# TASK TO COMPLETE
The expected output is every entry that follows, reproduced exactly.

# Structured diff data
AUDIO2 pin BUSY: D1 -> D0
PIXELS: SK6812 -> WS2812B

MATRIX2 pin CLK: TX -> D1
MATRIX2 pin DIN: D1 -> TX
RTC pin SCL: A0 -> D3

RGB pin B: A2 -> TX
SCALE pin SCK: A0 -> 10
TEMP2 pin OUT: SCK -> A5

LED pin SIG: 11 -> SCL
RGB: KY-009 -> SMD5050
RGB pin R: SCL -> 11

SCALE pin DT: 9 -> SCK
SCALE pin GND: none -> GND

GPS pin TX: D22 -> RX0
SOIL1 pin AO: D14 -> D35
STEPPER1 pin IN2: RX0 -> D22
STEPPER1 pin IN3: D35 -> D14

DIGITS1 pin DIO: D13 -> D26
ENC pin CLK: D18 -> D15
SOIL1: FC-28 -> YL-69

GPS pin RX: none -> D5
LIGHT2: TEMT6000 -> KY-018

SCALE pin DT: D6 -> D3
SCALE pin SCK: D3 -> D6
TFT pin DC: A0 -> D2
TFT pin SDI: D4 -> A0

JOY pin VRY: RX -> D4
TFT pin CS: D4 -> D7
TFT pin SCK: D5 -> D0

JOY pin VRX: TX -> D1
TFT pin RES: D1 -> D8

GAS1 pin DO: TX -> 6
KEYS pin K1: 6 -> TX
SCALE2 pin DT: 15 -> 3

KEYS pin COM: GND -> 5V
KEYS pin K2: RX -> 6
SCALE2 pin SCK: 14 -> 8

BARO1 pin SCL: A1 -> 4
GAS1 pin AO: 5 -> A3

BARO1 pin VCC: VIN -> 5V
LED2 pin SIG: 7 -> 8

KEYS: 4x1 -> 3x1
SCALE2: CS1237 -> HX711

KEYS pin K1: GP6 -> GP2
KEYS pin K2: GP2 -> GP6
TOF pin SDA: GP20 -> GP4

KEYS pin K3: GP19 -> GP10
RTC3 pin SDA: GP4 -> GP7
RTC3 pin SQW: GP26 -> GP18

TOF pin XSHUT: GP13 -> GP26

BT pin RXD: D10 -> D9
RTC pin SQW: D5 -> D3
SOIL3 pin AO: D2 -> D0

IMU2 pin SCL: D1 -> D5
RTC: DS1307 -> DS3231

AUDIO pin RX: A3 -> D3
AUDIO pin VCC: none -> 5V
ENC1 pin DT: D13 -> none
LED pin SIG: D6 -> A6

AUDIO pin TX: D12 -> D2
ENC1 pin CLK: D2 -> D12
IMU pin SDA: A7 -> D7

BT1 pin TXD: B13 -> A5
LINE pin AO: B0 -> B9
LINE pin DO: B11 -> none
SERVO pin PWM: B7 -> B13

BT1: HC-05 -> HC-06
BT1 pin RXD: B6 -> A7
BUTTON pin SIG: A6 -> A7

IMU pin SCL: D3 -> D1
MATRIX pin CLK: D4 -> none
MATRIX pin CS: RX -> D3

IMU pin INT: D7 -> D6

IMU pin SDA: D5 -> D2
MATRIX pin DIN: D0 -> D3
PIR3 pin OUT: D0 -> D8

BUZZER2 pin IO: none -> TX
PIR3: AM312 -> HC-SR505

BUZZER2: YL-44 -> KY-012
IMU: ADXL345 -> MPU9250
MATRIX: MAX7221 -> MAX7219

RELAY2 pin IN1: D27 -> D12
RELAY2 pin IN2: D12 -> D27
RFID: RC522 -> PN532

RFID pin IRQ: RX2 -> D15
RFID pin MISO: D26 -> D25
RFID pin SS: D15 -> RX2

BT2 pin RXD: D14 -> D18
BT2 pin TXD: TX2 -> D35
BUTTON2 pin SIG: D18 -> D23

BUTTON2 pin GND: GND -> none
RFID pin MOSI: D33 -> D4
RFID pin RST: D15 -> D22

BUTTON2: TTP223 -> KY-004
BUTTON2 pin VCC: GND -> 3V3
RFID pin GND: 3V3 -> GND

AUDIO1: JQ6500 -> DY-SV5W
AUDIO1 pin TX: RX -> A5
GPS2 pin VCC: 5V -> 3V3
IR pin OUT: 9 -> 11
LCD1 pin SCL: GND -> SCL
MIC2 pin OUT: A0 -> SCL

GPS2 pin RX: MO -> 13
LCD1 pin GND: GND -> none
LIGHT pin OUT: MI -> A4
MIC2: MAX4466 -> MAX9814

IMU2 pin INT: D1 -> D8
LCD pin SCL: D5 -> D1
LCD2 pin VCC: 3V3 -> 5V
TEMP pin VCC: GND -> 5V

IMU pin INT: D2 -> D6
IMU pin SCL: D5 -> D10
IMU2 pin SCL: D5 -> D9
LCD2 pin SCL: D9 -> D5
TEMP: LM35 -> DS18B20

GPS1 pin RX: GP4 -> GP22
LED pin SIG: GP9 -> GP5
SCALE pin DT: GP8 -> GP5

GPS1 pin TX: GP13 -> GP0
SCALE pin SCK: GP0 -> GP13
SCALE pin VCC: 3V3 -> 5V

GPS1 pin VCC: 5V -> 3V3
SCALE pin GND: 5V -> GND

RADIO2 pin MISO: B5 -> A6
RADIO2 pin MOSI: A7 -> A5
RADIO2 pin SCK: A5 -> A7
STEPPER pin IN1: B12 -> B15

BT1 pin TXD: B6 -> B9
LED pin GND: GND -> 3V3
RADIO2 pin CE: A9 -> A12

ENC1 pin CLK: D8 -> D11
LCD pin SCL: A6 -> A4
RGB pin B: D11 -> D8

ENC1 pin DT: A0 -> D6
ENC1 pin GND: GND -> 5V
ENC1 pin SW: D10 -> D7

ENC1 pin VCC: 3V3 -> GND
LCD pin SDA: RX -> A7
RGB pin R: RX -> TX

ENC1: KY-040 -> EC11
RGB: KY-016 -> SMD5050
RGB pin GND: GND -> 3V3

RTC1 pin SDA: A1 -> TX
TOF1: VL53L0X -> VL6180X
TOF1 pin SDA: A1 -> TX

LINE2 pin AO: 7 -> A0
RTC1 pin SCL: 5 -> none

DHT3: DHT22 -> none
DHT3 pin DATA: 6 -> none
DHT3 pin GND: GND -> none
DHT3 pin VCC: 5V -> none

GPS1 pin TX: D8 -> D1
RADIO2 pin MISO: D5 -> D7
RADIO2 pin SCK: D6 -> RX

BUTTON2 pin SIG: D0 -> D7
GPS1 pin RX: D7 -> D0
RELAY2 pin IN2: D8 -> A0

# EXERCISE RESULT
AUDIO2 pin BUSY: D1 -> D0
PIXELS: SK6812 -> WS2812B

MATRIX2 pin CLK: TX -> D1
MATRIX2 pin DIN: D1 -> TX
RTC pin SCL: A0 -> D3

RGB pin B: A2 -> TX
SCALE pin SCK: A0 -> 10
TEMP2 pin OUT: SCK -> A5

LED pin SIG: 11 -> SCL
RGB: KY-009 -> SMD5050
RGB pin R: SCL -> 11

SCALE pin DT: 9 -> SCK
SCALE pin GND: none -> GND

GPS pin TX: D22 -> RX0
SOIL1 pin AO: D14 -> D35
STEPPER1 pin IN2: RX0 -> D22
STEPPER1 pin IN3: D35 -> D14

DIGITS1 pin DIO: D13 -> D26
ENC pin CLK: D18 -> D15
SOIL1: FC-28 -> YL-69

GPS pin RX: none -> D5
LIGHT2: TEMT6000 -> KY-018

SCALE pin DT: D6 -> D3
SCALE pin SCK: D3 -> D6
TFT pin DC: A0 -> D2
TFT pin SDI: D4 -> A0

JOY pin VRY: RX -> D4
TFT pin CS: D4 -> D7
TFT pin SCK: D5 -> D0

JOY pin VRX: TX -> D1
TFT pin RES: D1 -> D8

GAS1 pin DO: TX -> 6
KEYS pin K1: 6 -> TX
SCALE2 pin DT: 15 -> 3

KEYS pin COM: GND -> 5V
KEYS pin K2: RX -> 6
SCALE2 pin SCK: 14 -> 8

BARO1 pin SCL: A1 -> 4
GAS1 pin AO: 5 -> A3

BARO1 pin VCC: VIN -> 5V
LED2 pin SIG: 7 -> 8

KEYS: 4x1 -> 3x1
SCALE2: CS1237 -> HX711

KEYS pin K1: GP6 -> GP2
KEYS pin K2: GP2 -> GP6
TOF pin SDA: GP20 -> GP4

KEYS pin K3: GP19 -> GP10
RTC3 pin SDA: GP4 -> GP7
RTC3 pin SQW: GP26 -> GP18

TOF pin XSHUT: GP13 -> GP26

BT pin RXD: D10 -> D9
RTC pin SQW: D5 -> D3
SOIL3 pin AO: D2 -> D0

IMU2 pin SCL: D1 -> D5
RTC: DS1307 -> DS3231

AUDIO pin RX: A3 -> D3
AUDIO pin VCC: none -> 5V
ENC1 pin DT: D13 -> none
LED pin SIG: D6 -> A6

AUDIO pin TX: D12 -> D2
ENC1 pin CLK: D2 -> D12
IMU pin SDA: A7 -> D7

BT1 pin TXD: B13 -> A5
LINE pin AO: B0 -> B9
LINE pin DO: B11 -> none
SERVO pin PWM: B7 -> B13

BT1: HC-05 -> HC-06
BT1 pin RXD: B6 -> A7
BUTTON pin SIG: A6 -> A7

IMU pin SCL: D3 -> D1
MATRIX pin CLK: D4 -> none
MATRIX pin CS: RX -> D3

IMU pin INT: D7 -> D6

IMU pin SDA: D5 -> D2
MATRIX pin DIN: D0 -> D3
PIR3 pin OUT: D0 -> D8

BUZZER2 pin IO: none -> TX
PIR3: AM312 -> HC-SR505

BUZZER2: YL-44 -> KY-012
IMU: ADXL345 -> MPU9250
MATRIX: MAX7221 -> MAX7219

RELAY2 pin IN1: D27 -> D12
RELAY2 pin IN2: D12 -> D27
RFID: RC522 -> PN532

RFID pin IRQ: RX2 -> D15
RFID pin MISO: D26 -> D25
RFID pin SS: D15 -> RX2

BT2 pin RXD: D14 -> D18
BT2 pin TXD: TX2 -> D35
BUTTON2 pin SIG: D18 -> D23

BUTTON2 pin GND: GND -> none
RFID pin MOSI: D33 -> D4
RFID pin RST: D15 -> D22

BUTTON2: TTP223 -> KY-004
BUTTON2 pin VCC: GND -> 3V3
RFID pin GND: 3V3 -> GND

AUDIO1: JQ6500 -> DY-SV5W
AUDIO1 pin TX: RX -> A5
GPS2 pin VCC: 5V -> 3V3
IR pin OUT: 9 -> 11
LCD1 pin SCL: GND -> SCL
MIC2 pin OUT: A0 -> SCL

GPS2 pin RX: MO -> 13
LCD1 pin GND: GND -> none
LIGHT pin OUT: MI -> A4
MIC2: MAX4466 -> MAX9814

IMU2 pin INT: D1 -> D8
LCD pin SCL: D5 -> D1
LCD2 pin VCC: 3V3 -> 5V
TEMP pin VCC: GND -> 5V

IMU pin INT: D2 -> D6
IMU pin SCL: D5 -> D10
IMU2 pin SCL: D5 -> D9
LCD2 pin SCL: D9 -> D5
TEMP: LM35 -> DS18B20

GPS1 pin RX: GP4 -> GP22
LED pin SIG: GP9 -> GP5
SCALE pin DT: GP8 -> GP5

GPS1 pin TX: GP13 -> GP0
SCALE pin SCK: GP0 -> GP13
SCALE pin VCC: 3V3 -> 5V

GPS1 pin VCC: 5V -> 3V3
SCALE pin GND: 5V -> GND

RADIO2 pin MISO: B5 -> A6
RADIO2 pin MOSI: A7 -> A5
RADIO2 pin SCK: A5 -> A7
STEPPER pin IN1: B12 -> B15

BT1 pin TXD: B6 -> B9
LED pin GND: GND -> 3V3
RADIO2 pin CE: A9 -> A12

ENC1 pin CLK: D8 -> D11
LCD pin SCL: A6 -> A4
RGB pin B: D11 -> D8

ENC1 pin DT: A0 -> D6
ENC1 pin GND: GND -> 5V
ENC1 pin SW: D10 -> D7

ENC1 pin VCC: 3V3 -> GND
LCD pin SDA: RX -> A7
RGB pin R: RX -> TX

ENC1: KY-040 -> EC11
RGB: KY-016 -> SMD5050
RGB pin GND: GND -> 3V3

RTC1 pin SDA: A1 -> TX
TOF1: VL53L0X -> VL6180X
TOF1 pin SDA: A1 -> TX

LINE2 pin AO: 7 -> A0
RTC1 pin SCL: 5 -> none

DHT3: DHT22 -> none
DHT3 pin DATA: 6 -> none
DHT3 pin GND: GND -> none
DHT3 pin VCC: 5V -> none

GPS1 pin TX: D8 -> D1
RADIO2 pin MISO: D5 -> D7
RADIO2 pin SCK: D6 -> RX

BUTTON2 pin SIG: D0 -> D7
GPS1 pin RX: D7 -> D0
RELAY2 pin IN2: D8 -> A0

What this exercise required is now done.